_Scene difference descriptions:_

"""

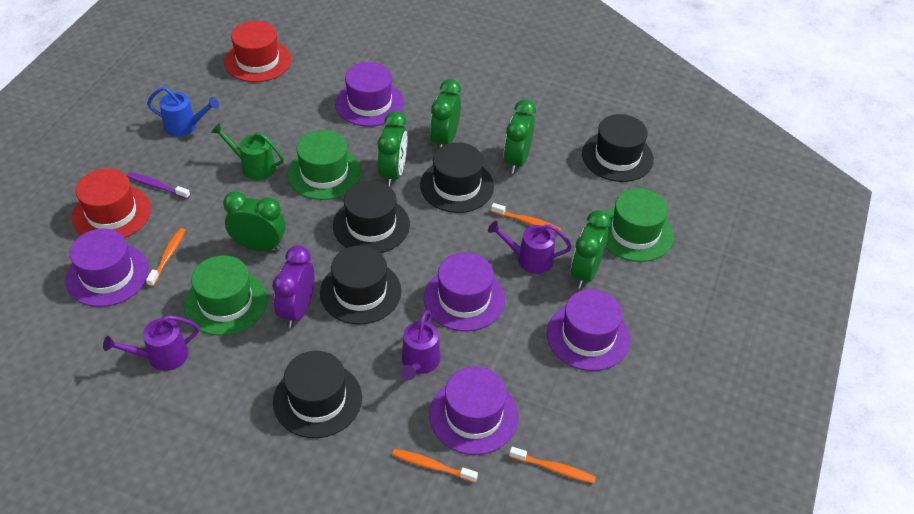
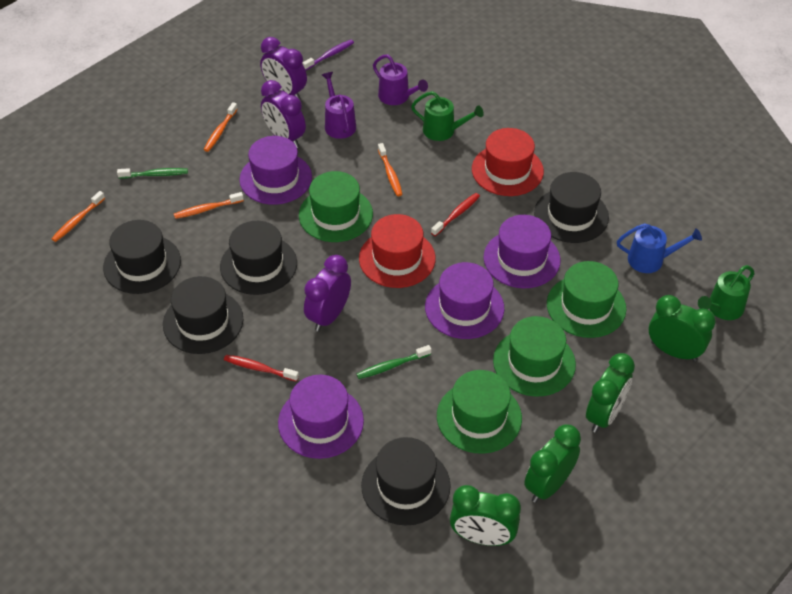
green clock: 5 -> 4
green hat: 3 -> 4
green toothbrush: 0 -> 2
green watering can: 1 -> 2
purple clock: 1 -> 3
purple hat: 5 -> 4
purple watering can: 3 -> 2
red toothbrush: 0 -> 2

"""

_EXERCISE:_ Lines with the word "watering" in them are the answer; report each one from the data.

_RESULT FOR THIS TASK:_
green watering can: 1 -> 2
purple watering can: 3 -> 2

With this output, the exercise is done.